Given records:
········

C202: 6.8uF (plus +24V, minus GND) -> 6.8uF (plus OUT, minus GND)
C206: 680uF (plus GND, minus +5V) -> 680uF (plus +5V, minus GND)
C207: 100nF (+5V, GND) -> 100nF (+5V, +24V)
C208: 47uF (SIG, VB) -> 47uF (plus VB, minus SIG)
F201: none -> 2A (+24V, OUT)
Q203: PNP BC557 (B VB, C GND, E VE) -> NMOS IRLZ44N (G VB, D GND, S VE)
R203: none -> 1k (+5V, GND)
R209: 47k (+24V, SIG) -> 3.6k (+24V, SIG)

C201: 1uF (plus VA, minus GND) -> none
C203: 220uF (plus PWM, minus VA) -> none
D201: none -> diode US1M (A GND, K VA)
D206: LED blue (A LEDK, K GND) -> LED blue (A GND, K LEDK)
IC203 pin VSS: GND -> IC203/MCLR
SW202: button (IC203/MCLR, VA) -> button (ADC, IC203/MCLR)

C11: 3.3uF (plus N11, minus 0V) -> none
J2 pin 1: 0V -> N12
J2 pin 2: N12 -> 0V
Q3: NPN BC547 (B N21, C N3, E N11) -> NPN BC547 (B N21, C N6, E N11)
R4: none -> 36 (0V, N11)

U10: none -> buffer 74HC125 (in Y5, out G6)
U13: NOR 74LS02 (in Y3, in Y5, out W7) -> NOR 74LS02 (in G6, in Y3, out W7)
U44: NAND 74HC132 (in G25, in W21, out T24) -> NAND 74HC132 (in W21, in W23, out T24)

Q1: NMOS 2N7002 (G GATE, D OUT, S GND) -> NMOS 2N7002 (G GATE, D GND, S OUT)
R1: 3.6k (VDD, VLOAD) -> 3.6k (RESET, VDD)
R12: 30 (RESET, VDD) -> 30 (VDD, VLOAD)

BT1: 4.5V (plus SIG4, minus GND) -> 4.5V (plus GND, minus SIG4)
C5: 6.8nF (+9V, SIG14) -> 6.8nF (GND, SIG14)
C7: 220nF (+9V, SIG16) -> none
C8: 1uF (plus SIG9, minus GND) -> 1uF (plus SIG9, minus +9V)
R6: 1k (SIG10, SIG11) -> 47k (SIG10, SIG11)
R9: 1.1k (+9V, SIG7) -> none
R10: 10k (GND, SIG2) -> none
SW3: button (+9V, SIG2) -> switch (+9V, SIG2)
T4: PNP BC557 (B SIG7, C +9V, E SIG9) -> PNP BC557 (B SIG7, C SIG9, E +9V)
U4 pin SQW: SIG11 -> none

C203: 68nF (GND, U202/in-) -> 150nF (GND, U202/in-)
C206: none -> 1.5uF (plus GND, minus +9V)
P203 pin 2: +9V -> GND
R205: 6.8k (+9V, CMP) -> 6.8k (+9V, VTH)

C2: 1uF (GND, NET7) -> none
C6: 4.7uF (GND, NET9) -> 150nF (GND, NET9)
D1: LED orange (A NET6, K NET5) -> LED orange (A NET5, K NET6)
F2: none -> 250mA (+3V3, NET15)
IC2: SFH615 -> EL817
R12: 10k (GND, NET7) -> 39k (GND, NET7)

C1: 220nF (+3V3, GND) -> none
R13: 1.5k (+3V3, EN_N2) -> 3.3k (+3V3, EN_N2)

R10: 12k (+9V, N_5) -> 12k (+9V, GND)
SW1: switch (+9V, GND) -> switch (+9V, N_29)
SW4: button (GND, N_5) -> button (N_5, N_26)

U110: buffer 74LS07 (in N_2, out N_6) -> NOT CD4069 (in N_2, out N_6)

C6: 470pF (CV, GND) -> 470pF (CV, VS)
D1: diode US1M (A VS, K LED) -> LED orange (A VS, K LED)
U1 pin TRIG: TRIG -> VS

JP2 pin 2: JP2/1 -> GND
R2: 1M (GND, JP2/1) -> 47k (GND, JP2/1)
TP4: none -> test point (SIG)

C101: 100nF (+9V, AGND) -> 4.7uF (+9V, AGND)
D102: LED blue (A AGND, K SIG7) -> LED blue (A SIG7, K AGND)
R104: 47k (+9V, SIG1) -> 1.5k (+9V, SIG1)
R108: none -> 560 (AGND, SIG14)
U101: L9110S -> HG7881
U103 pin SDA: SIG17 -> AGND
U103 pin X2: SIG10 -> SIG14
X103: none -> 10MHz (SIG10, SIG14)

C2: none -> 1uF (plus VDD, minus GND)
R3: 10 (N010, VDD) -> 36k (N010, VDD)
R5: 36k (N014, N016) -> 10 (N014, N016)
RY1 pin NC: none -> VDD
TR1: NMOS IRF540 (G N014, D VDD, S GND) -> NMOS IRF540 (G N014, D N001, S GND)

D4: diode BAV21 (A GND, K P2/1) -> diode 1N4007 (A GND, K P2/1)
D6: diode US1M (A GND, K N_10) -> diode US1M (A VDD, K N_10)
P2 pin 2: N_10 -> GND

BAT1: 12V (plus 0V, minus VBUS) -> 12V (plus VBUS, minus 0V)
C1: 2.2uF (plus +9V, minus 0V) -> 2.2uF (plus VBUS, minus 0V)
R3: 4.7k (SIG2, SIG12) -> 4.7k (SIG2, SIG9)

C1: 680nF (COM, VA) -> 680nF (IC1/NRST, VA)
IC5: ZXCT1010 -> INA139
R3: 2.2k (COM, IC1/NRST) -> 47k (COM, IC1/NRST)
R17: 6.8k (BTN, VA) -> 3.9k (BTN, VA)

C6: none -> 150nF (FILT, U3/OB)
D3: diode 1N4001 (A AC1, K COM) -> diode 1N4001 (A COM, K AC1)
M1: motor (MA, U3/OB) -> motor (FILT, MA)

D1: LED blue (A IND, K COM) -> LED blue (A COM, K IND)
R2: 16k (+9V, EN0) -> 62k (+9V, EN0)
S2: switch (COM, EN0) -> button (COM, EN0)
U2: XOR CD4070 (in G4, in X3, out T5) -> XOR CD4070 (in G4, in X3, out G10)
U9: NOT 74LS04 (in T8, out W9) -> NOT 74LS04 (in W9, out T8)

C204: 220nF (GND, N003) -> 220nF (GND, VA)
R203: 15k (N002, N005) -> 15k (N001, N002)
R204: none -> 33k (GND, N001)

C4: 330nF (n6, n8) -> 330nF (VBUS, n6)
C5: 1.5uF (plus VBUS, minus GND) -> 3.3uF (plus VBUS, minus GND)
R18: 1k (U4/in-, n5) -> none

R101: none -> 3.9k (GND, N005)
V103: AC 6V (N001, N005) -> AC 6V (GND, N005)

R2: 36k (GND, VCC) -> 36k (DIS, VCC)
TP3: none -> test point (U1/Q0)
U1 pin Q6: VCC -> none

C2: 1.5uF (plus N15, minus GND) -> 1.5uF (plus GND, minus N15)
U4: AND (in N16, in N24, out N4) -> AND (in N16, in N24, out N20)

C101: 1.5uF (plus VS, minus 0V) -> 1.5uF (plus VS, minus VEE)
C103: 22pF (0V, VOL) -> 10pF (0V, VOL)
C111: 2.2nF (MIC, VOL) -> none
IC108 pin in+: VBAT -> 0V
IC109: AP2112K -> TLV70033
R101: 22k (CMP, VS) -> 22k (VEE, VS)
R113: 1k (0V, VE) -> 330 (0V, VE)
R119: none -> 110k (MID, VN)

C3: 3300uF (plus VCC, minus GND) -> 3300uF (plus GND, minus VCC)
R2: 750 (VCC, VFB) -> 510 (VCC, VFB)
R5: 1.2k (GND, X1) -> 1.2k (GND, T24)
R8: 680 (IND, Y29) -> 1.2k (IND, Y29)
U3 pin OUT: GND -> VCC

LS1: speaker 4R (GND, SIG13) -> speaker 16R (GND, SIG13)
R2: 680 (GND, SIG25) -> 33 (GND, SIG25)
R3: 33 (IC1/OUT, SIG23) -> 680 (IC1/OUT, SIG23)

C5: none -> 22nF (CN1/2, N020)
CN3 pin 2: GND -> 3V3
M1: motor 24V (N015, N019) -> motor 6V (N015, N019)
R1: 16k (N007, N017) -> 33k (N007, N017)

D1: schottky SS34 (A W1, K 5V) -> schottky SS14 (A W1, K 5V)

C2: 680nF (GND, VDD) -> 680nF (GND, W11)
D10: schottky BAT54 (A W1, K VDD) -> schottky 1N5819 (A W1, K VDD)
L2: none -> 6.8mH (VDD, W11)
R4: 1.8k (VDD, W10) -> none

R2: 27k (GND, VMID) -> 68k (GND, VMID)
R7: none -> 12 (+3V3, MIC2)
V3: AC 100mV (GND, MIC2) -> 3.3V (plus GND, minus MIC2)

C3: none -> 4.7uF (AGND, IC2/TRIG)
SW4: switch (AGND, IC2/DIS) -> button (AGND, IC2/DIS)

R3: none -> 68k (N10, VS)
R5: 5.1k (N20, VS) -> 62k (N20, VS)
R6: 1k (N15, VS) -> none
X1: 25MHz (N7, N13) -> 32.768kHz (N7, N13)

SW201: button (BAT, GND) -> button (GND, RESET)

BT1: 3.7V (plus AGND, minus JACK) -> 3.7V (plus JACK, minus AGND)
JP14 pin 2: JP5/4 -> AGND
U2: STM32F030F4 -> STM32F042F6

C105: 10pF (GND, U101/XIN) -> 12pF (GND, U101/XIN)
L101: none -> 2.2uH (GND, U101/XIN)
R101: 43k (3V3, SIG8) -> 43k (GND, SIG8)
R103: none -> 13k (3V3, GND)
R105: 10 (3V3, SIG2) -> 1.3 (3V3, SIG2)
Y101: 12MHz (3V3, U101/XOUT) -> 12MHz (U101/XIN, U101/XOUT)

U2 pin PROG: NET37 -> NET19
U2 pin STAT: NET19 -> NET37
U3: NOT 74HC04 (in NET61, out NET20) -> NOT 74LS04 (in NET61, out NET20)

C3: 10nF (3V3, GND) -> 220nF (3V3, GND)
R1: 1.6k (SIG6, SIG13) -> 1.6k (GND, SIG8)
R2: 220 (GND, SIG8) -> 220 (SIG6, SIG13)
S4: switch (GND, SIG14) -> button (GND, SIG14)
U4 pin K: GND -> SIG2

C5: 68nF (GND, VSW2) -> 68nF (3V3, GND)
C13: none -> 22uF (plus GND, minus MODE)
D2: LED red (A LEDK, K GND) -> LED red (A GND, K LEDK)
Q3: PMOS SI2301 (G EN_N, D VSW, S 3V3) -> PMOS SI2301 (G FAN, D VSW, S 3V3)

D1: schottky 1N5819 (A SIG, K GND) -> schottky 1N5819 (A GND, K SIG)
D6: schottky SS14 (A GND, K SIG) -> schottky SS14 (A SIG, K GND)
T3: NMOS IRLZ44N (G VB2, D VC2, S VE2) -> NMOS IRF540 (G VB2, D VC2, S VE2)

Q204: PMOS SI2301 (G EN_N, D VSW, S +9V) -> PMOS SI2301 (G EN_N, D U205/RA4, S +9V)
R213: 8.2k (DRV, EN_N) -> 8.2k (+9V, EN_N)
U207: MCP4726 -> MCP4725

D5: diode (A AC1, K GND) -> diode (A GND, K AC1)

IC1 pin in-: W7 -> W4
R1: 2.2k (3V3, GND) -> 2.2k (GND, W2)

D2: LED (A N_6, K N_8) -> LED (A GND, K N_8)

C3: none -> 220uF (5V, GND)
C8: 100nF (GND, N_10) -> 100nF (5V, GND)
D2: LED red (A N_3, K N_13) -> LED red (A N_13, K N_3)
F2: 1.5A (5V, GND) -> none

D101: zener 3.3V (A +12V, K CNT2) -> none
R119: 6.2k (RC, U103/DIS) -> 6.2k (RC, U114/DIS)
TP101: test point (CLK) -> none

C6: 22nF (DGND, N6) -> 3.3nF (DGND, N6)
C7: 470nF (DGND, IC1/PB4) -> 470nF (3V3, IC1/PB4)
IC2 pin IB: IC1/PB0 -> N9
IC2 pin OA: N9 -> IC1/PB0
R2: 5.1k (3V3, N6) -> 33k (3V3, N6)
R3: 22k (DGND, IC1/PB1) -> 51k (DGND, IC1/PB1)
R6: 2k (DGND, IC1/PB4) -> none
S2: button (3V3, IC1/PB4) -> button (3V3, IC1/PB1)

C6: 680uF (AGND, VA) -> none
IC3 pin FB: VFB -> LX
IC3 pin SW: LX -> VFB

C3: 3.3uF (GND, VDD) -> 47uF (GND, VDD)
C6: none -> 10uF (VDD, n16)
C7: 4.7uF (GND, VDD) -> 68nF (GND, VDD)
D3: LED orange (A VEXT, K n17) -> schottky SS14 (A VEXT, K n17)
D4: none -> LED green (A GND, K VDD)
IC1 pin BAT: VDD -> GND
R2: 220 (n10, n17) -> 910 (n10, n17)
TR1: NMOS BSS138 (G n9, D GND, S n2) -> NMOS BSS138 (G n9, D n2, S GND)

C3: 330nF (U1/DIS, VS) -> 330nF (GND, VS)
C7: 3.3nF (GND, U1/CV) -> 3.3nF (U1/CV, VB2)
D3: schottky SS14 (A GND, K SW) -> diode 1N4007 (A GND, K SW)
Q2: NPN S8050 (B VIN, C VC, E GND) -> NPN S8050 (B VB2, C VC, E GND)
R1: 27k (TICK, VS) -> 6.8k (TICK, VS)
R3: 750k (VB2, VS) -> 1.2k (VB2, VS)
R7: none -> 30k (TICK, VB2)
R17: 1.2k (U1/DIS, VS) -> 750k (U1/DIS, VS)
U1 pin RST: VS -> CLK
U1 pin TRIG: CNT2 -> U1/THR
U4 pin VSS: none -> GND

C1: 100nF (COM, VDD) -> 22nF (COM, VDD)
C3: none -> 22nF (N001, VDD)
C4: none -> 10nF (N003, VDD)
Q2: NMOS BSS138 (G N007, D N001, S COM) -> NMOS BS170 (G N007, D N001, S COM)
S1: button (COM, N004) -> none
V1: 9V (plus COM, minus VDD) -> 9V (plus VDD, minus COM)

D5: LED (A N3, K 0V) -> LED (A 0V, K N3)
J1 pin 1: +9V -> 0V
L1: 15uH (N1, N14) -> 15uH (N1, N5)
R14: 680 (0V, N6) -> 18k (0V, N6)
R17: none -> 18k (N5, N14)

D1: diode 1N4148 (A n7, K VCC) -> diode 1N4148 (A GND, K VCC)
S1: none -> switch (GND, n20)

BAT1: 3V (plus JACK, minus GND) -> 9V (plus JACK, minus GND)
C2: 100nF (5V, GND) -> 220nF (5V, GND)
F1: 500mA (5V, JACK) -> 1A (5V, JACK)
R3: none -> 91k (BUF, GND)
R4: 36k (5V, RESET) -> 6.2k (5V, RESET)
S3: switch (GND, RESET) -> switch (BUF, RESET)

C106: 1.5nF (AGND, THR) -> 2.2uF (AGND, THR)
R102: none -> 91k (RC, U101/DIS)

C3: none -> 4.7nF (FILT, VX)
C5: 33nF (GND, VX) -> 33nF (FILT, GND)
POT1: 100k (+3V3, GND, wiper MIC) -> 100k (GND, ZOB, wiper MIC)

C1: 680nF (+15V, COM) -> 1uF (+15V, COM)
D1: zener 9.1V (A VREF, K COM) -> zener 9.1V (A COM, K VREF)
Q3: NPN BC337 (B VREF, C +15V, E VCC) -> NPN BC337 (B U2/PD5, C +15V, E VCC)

········

Problem statement: All that is wanted is the run of lines from the start of the data through the line containing "C2: 1uF (GND, NET7) -> none", copied word for word.

Final answer:
C202: 6.8uF (plus +24V, minus GND) -> 6.8uF (plus OUT, minus GND)
C206: 680uF (plus GND, minus +5V) -> 680uF (plus +5V, minus GND)
C207: 100nF (+5V, GND) -> 100nF (+5V, +24V)
C208: 47uF (SIG, VB) -> 47uF (plus VB, minus SIG)
F201: none -> 2A (+24V, OUT)
Q203: PNP BC557 (B VB, C GND, E VE) -> NMOS IRLZ44N (G VB, D GND, S VE)
R203: none -> 1k (+5V, GND)
R209: 47k (+24V, SIG) -> 3.6k (+24V, SIG)

C201: 1uF (plus VA, minus GND) -> none
C203: 220uF (plus PWM, minus VA) -> none
D201: none -> diode US1M (A GND, K VA)
D206: LED blue (A LEDK, K GND) -> LED blue (A GND, K LEDK)
IC203 pin VSS: GND -> IC203/MCLR
SW202: button (IC203/MCLR, VA) -> button (ADC, IC203/MCLR)

C11: 3.3uF (plus N11, minus 0V) -> none
J2 pin 1: 0V -> N12
J2 pin 2: N12 -> 0V
Q3: NPN BC547 (B N21, C N3, E N11) -> NPN BC547 (B N21, C N6, E N11)
R4: none -> 36 (0V, N11)

U10: none -> buffer 74HC125 (in Y5, out G6)
U13: NOR 74LS02 (in Y3, in Y5, out W7) -> NOR 74LS02 (in G6, in Y3, out W7)
U44: NAND 74HC132 (in G25, in W21, out T24) -> NAND 74HC132 (in W21, in W23, out T24)

Q1: NMOS 2N7002 (G GATE, D OUT, S GND) -> NMOS 2N7002 (G GATE, D GND, S OUT)
R1: 3.6k (VDD, VLOAD) -> 3.6k (RESET, VDD)
R12: 30 (RESET, VDD) -> 30 (VDD, VLOAD)

BT1: 4.5V (plus SIG4, minus GND) -> 4.5V (plus GND, minus SIG4)
C5: 6.8nF (+9V, SIG14) -> 6.8nF (GND, SIG14)
C7: 220nF (+9V, SIG16) -> none
C8: 1uF (plus SIG9, minus GND) -> 1uF (plus SIG9, minus +9V)
R6: 1k (SIG10, SIG11) -> 47k (SIG10, SIG11)
R9: 1.1k (+9V, SIG7) -> none
R10: 10k (GND, SIG2) -> none
SW3: button (+9V, SIG2) -> switch (+9V, SIG2)
T4: PNP BC557 (B SIG7, C +9V, E SIG9) -> PNP BC557 (B SIG7, C SIG9, E +9V)
U4 pin SQW: SIG11 -> none

C203: 68nF (GND, U202/in-) -> 150nF (GND, U202/in-)
C206: none -> 1.5uF (plus GND, minus +9V)
P203 pin 2: +9V -> GND
R205: 6.8k (+9V, CMP) -> 6.8k (+9V, VTH)

C2: 1uF (GND, NET7) -> none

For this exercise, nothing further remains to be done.